» Given records
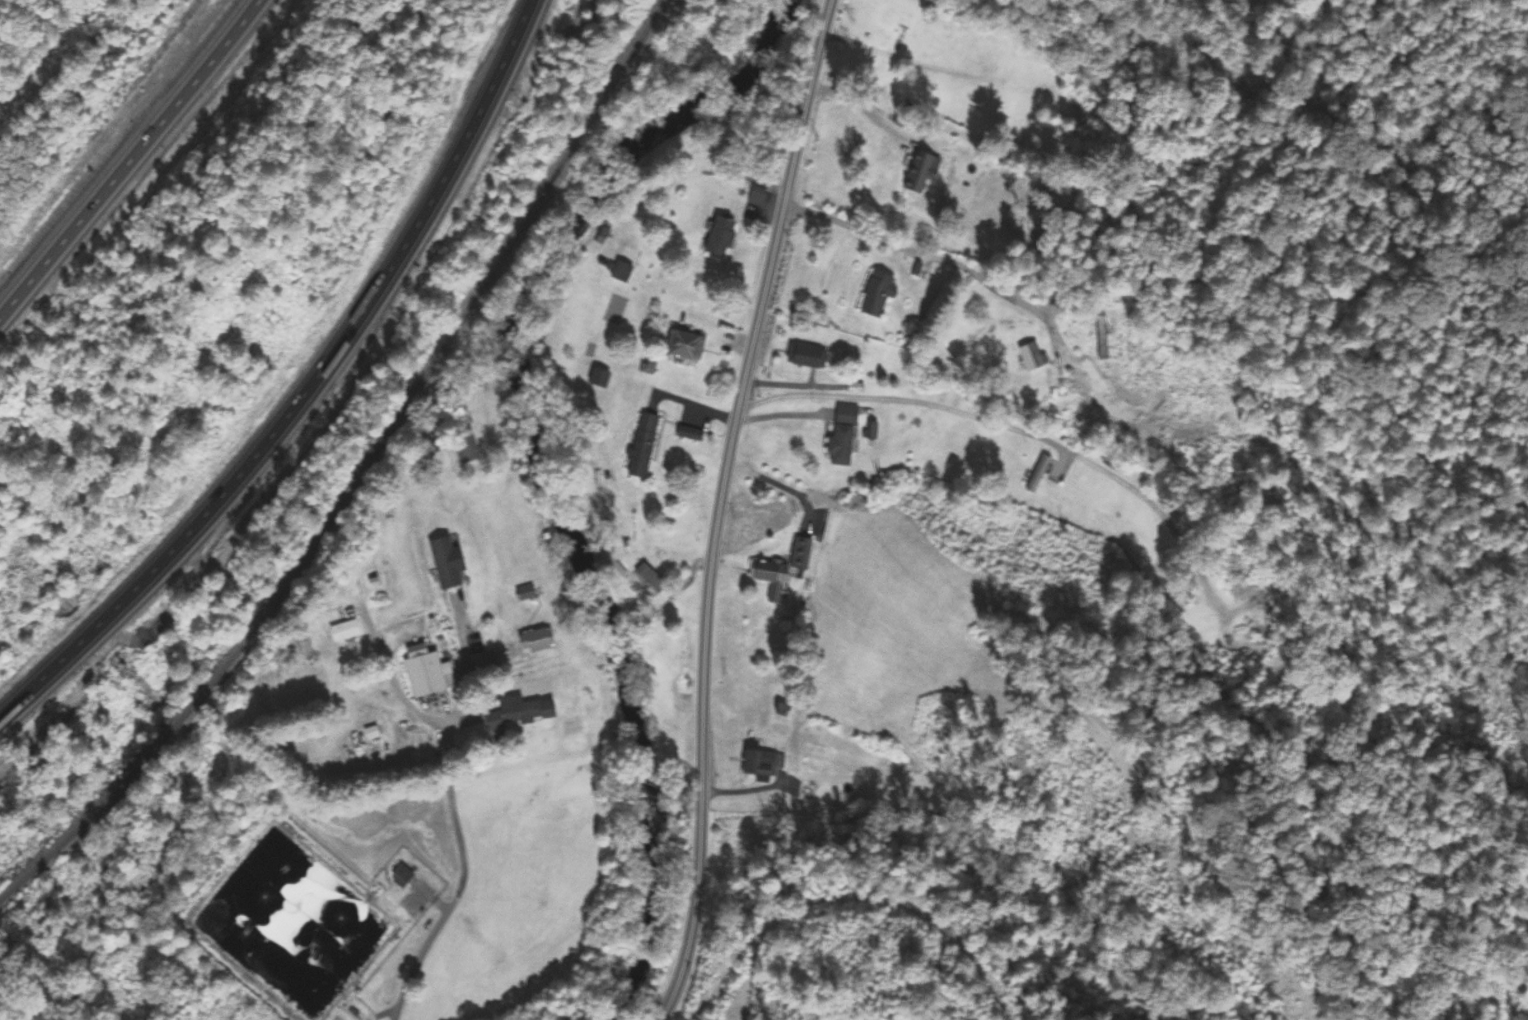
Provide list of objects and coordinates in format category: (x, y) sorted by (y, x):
building: (897, 20)
road: (126, 154)
building: (918, 173)
building: (720, 237)
building: (622, 272)
building: (876, 295)
building: (1101, 337)
building: (683, 346)
building: (803, 356)
building: (1032, 357)
building: (599, 378)
road: (308, 389)
road: (906, 402)
building: (843, 434)
building: (642, 445)
building: (465, 446)
river: (539, 470)
railway: (364, 473)
building: (1037, 474)
road: (772, 484)
road: (715, 507)
building: (802, 554)
building: (444, 563)
building: (771, 579)
building: (651, 580)
building: (343, 632)
building: (535, 641)
building: (427, 672)
road: (393, 676)
building: (520, 713)
building: (371, 733)
building: (762, 763)
road: (454, 816)
building: (401, 877)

» Work to complete
Where the string "road" occurs in a line of the material above, copy the whole line.

» Task solution
road: (126, 154)
road: (308, 389)
road: (906, 402)
road: (772, 484)
road: (715, 507)
road: (393, 676)
road: (454, 816)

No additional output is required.